What you are asked to do - Write the records below out again. Match them exactly.

Supplied data -
☆ ☆ ☆ ☆
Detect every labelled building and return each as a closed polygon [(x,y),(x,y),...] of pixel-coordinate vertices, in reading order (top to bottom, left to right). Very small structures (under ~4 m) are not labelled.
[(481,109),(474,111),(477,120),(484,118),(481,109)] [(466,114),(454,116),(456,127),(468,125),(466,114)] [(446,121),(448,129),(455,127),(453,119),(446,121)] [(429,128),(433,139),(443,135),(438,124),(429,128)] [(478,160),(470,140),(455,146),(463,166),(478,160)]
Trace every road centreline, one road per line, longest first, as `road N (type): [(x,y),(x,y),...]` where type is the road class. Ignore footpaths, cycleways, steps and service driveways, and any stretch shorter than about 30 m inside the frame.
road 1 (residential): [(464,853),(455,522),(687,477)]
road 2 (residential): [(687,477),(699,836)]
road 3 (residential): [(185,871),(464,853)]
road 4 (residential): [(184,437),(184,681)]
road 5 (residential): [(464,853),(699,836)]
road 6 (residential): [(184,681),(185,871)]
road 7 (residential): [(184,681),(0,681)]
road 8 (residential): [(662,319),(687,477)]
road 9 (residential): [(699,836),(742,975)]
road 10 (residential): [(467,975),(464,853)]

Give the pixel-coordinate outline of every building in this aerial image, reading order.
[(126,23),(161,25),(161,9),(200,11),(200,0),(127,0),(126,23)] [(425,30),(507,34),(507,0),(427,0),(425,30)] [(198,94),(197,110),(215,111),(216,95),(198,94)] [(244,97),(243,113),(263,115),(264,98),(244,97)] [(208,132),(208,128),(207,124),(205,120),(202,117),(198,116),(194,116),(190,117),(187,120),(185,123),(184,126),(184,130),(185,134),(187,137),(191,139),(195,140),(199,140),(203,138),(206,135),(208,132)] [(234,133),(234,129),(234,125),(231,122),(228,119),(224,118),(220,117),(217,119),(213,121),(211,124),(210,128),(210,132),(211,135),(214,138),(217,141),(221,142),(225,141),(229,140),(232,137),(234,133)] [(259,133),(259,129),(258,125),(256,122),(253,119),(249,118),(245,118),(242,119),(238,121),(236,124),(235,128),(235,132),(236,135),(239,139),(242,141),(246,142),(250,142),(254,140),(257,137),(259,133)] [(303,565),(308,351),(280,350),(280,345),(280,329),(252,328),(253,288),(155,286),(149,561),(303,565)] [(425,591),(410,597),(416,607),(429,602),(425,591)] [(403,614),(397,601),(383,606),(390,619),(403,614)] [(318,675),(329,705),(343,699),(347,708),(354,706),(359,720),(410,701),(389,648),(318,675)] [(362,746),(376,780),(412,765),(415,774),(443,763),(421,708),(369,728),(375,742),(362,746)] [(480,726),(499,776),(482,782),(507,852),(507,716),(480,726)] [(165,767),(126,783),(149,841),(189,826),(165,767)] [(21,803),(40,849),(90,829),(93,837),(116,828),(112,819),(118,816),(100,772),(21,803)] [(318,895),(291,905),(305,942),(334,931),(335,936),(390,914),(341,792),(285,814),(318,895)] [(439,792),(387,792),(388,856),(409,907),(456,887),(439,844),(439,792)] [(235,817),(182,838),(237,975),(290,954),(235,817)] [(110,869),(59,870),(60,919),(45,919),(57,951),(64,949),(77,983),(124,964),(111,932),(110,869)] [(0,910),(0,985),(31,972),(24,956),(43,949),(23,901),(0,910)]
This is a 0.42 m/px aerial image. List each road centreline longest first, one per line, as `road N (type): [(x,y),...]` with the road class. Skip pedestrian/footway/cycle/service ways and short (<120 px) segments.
☆ ☆ ☆ ☆
Exercise output -
Detect every labelled building and return each as a closed polygon [(x,y),(x,y),...] of pixel-coordinate vertices, in reading order (top to bottom, left to right). Very small structures (under ~4 m) are not labelled.
[(481,109),(474,111),(477,120),(484,118),(481,109)] [(466,114),(454,116),(456,127),(468,125),(466,114)] [(446,121),(448,129),(455,127),(453,119),(446,121)] [(429,128),(433,139),(443,135),(438,124),(429,128)] [(478,160),(470,140),(455,146),(463,166),(478,160)]
Trace every road centreline, one road per line, longest first, as `road N (type): [(x,y),(x,y),...]` where type is the road class. Ignore footpaths, cycleways, steps and service driveways, and any stretch shorter than about 30 m inside the frame.
road 1 (residential): [(464,853),(455,522),(687,477)]
road 2 (residential): [(687,477),(699,836)]
road 3 (residential): [(185,871),(464,853)]
road 4 (residential): [(184,437),(184,681)]
road 5 (residential): [(464,853),(699,836)]
road 6 (residential): [(184,681),(185,871)]
road 7 (residential): [(184,681),(0,681)]
road 8 (residential): [(662,319),(687,477)]
road 9 (residential): [(699,836),(742,975)]
road 10 (residential): [(467,975),(464,853)]

Give the pixel-coordinate outline of every building in this aerial image, reading order.
[(126,23),(161,25),(161,9),(200,11),(200,0),(127,0),(126,23)] [(425,30),(507,34),(507,0),(427,0),(425,30)] [(198,94),(197,110),(215,111),(216,95),(198,94)] [(244,97),(243,113),(263,115),(264,98),(244,97)] [(208,132),(208,128),(207,124),(205,120),(202,117),(198,116),(194,116),(190,117),(187,120),(185,123),(184,126),(184,130),(185,134),(187,137),(191,139),(195,140),(199,140),(203,138),(206,135),(208,132)] [(234,133),(234,129),(234,125),(231,122),(228,119),(224,118),(220,117),(217,119),(213,121),(211,124),(210,128),(210,132),(211,135),(214,138),(217,141),(221,142),(225,141),(229,140),(232,137),(234,133)] [(259,133),(259,129),(258,125),(256,122),(253,119),(249,118),(245,118),(242,119),(238,121),(236,124),(235,128),(235,132),(236,135),(239,139),(242,141),(246,142),(250,142),(254,140),(257,137),(259,133)] [(303,565),(308,351),(280,350),(280,345),(280,329),(252,328),(253,288),(155,286),(149,561),(303,565)] [(425,591),(410,597),(416,607),(429,602),(425,591)] [(403,614),(397,601),(383,606),(390,619),(403,614)] [(318,675),(329,705),(343,699),(347,708),(354,706),(359,720),(410,701),(389,648),(318,675)] [(362,746),(376,780),(412,765),(415,774),(443,763),(421,708),(369,728),(375,742),(362,746)] [(480,726),(499,776),(482,782),(507,852),(507,716),(480,726)] [(165,767),(126,783),(149,841),(189,826),(165,767)] [(21,803),(40,849),(90,829),(93,837),(116,828),(112,819),(118,816),(100,772),(21,803)] [(318,895),(291,905),(305,942),(334,931),(335,936),(390,914),(341,792),(285,814),(318,895)] [(439,792),(387,792),(388,856),(409,907),(456,887),(439,844),(439,792)] [(235,817),(182,838),(237,975),(290,954),(235,817)] [(110,869),(59,870),(60,919),(45,919),(57,951),(64,949),(77,983),(124,964),(111,932),(110,869)] [(0,910),(0,985),(31,972),(24,956),(43,949),(23,901),(0,910)]
This is a 0.42 m/px aerial image. List each road centreline longest first, one per line, as `road N (type): [(x,y),...]` with the road class. Skip pedestrian/footway/cycle/service ways and short (<120 px) segments.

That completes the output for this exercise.